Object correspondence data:
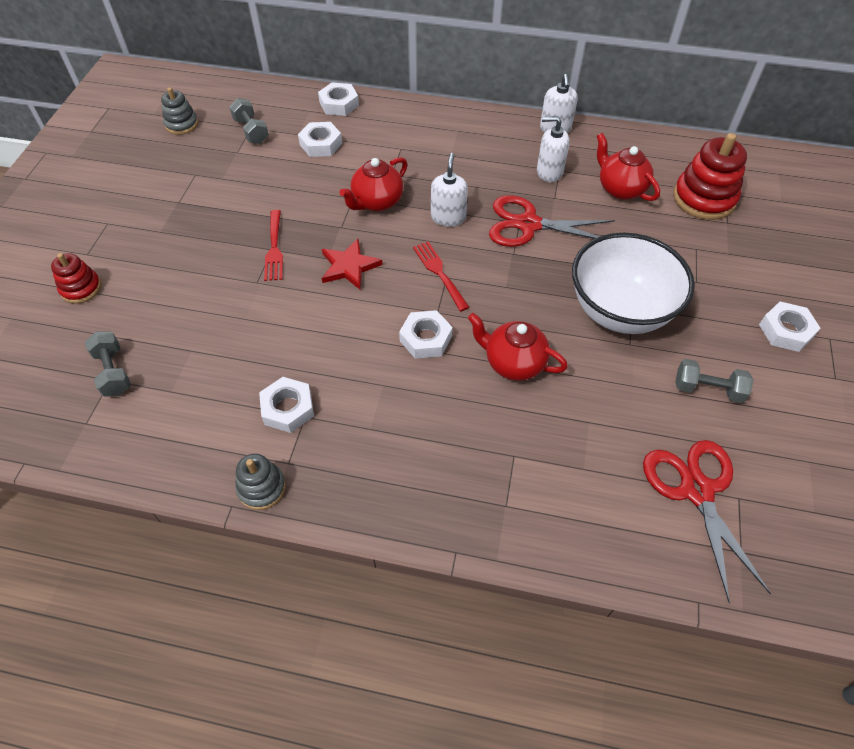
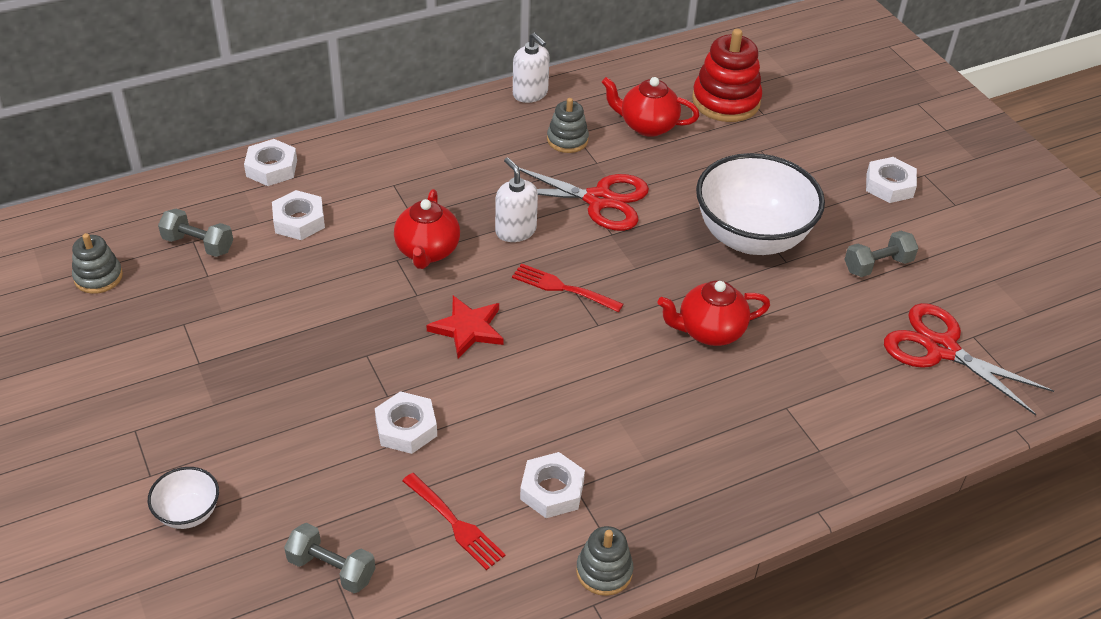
camera: 40 degrees left, 10 degrees down
(81, 288) = (188, 513): red stacking toy -> white bowl
(274, 248) = (368, 352): red fork -> red fork (455, 524)
(425, 338) = (612, 354): white nut -> white nut (406, 428)
(528, 224) = (598, 200): red scissors -> red scissors turned 135 degrees counterclockwise
(549, 172) = (567, 140): white soap dispenser -> grey stacking toy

What you are asked to do: Your output should be the lines from the one with "(81, 288) = (188, 513): red" through the last line of the entries above, copied exactly and nothing more.

Output of the exercise:
(81, 288) = (188, 513): red stacking toy -> white bowl
(274, 248) = (368, 352): red fork -> red fork (455, 524)
(425, 338) = (612, 354): white nut -> white nut (406, 428)
(528, 224) = (598, 200): red scissors -> red scissors turned 135 degrees counterclockwise
(549, 172) = (567, 140): white soap dispenser -> grey stacking toy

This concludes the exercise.